Stored entries
☆ ☆ ☆ ☆ ☆ ☆ ☆

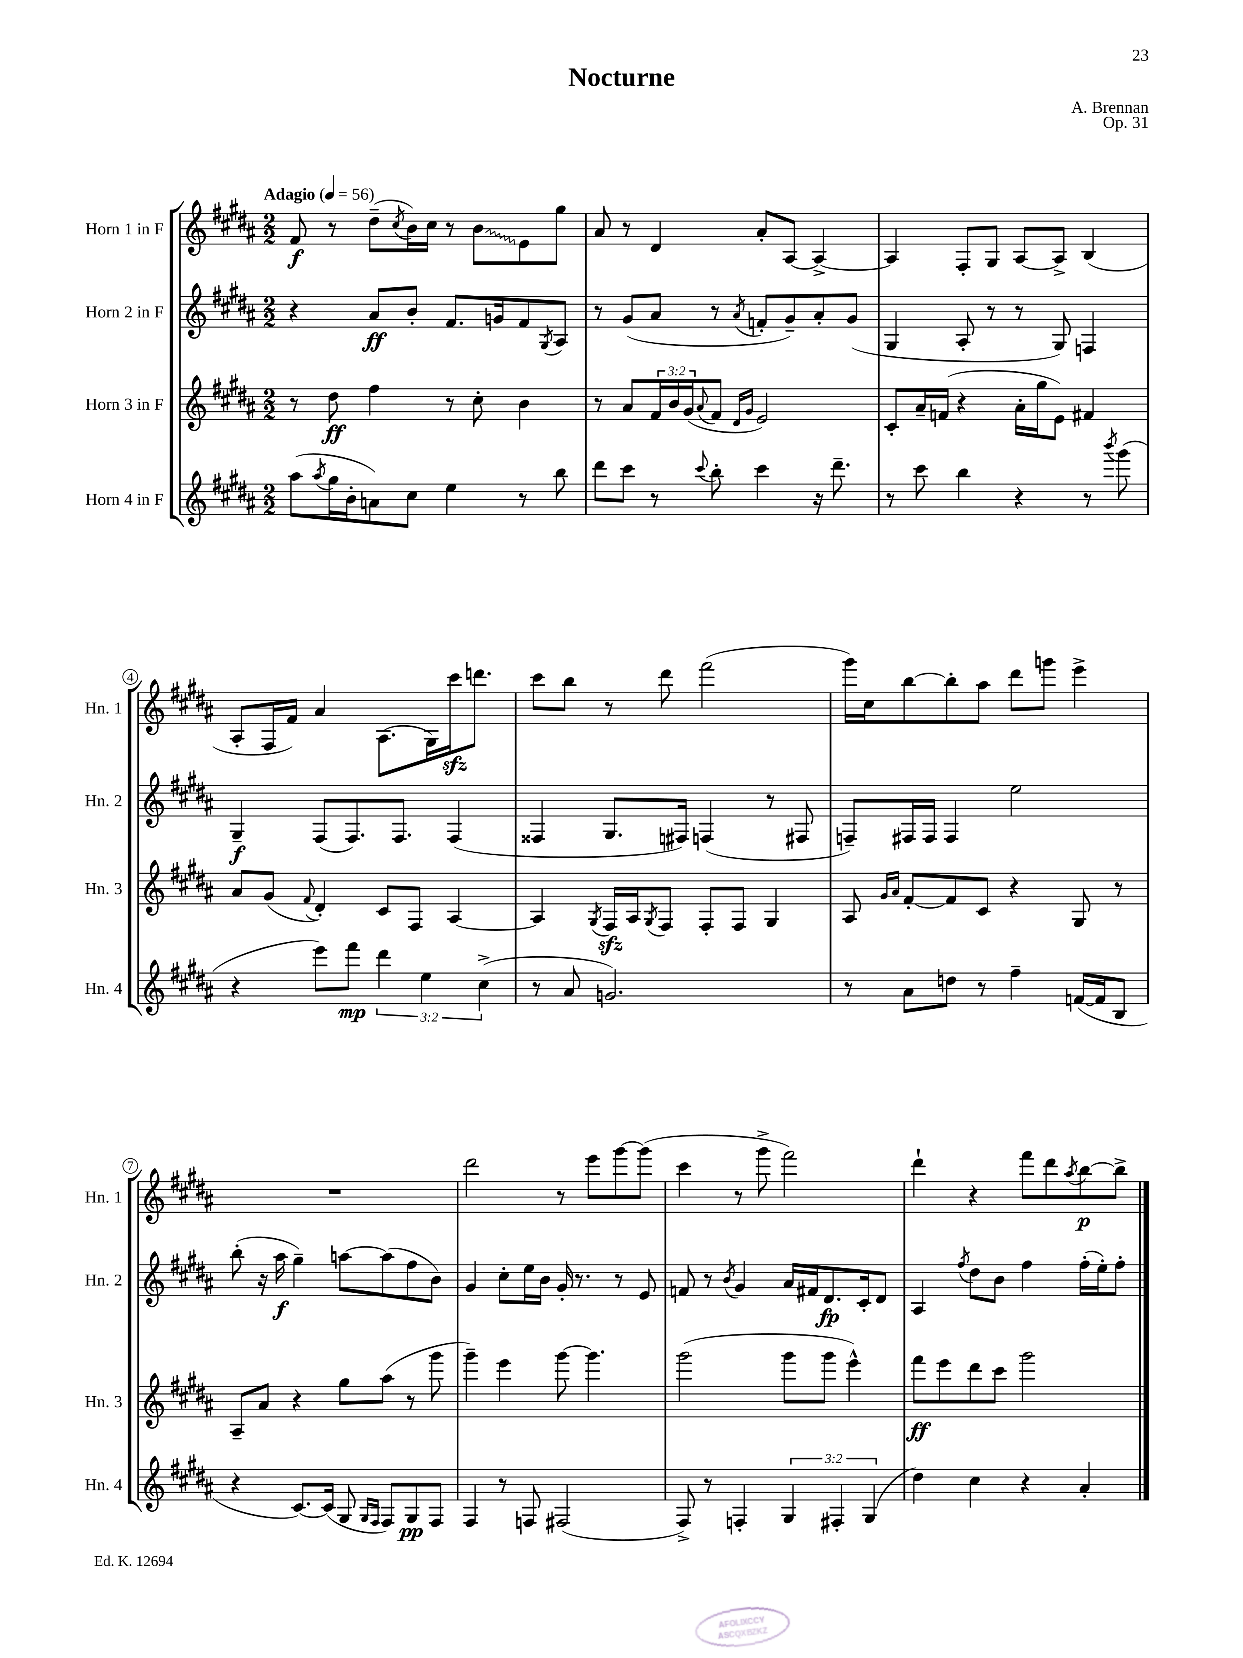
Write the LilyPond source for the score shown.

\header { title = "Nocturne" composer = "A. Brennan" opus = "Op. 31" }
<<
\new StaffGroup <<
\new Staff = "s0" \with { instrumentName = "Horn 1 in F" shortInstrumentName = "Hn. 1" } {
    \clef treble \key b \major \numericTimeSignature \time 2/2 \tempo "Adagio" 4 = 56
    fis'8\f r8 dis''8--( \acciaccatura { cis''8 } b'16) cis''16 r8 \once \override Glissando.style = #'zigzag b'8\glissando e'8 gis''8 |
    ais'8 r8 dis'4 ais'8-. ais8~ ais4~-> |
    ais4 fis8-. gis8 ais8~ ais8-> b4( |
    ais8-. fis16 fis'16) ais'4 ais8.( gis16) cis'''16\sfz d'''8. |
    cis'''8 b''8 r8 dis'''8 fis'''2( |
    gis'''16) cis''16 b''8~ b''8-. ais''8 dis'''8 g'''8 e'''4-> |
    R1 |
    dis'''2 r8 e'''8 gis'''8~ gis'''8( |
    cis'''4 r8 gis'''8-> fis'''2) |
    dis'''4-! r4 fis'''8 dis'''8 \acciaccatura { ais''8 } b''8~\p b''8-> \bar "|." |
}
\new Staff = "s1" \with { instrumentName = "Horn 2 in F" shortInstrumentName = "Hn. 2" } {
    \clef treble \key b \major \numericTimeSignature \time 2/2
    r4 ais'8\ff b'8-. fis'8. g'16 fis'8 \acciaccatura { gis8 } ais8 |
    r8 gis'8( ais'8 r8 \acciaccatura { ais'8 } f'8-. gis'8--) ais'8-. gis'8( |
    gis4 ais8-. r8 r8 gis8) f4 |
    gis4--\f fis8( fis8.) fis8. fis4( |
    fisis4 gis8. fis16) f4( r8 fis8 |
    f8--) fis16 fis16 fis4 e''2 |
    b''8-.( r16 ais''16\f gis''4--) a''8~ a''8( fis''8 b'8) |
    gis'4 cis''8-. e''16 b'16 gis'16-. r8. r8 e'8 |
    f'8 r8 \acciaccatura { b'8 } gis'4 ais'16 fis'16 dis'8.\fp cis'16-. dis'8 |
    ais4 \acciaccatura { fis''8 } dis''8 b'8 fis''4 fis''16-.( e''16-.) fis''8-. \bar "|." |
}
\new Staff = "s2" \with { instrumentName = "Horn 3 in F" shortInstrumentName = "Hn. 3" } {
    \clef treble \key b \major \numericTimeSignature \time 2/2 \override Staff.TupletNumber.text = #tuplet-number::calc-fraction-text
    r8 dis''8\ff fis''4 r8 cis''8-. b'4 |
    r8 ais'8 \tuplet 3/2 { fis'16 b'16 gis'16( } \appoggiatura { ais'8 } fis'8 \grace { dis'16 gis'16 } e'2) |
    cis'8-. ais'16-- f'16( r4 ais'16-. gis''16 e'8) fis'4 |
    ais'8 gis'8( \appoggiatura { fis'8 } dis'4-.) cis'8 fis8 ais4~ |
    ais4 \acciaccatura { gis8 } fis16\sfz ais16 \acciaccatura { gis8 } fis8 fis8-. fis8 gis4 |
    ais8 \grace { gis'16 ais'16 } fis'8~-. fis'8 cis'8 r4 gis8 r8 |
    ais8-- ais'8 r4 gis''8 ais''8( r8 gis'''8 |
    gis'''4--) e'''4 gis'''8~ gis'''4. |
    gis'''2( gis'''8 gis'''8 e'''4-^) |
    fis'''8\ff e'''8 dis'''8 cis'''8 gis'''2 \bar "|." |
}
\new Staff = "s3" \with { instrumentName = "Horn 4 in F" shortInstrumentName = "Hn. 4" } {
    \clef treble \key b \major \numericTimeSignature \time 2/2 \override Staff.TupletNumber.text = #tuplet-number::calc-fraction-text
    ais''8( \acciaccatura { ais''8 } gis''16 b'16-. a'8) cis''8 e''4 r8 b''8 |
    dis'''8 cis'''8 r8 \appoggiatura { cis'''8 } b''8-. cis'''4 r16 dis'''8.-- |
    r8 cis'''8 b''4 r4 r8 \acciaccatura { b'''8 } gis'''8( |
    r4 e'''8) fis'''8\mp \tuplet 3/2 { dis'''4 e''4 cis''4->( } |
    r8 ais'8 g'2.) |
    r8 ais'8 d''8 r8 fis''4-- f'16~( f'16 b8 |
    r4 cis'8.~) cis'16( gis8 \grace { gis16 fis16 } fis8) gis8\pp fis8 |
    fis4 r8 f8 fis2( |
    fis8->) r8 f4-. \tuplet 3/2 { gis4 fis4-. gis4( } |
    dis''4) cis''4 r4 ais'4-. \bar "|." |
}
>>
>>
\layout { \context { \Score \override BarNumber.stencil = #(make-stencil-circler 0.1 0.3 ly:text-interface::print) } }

☆ ☆ ☆ ☆ ☆ ☆ ☆

> To be done:
Locate every line in the records above that contains the string "grace", and copy each of those lines.

> Written response:
    r8 ais'8 \tuplet 3/2 { fis'16 b'16 gis'16( } \appoggiatura { ais'8 } fis'8 \grace { dis'16 gis'16 } e'2) |
    ais8 \grace { gis'16 ais'16 } fis'8~-. fis'8 cis'8 r4 gis8 r8 |
    r4 cis'8.~) cis'16( gis8 \grace { gis16 fis16 } fis8) gis8\pp fis8 |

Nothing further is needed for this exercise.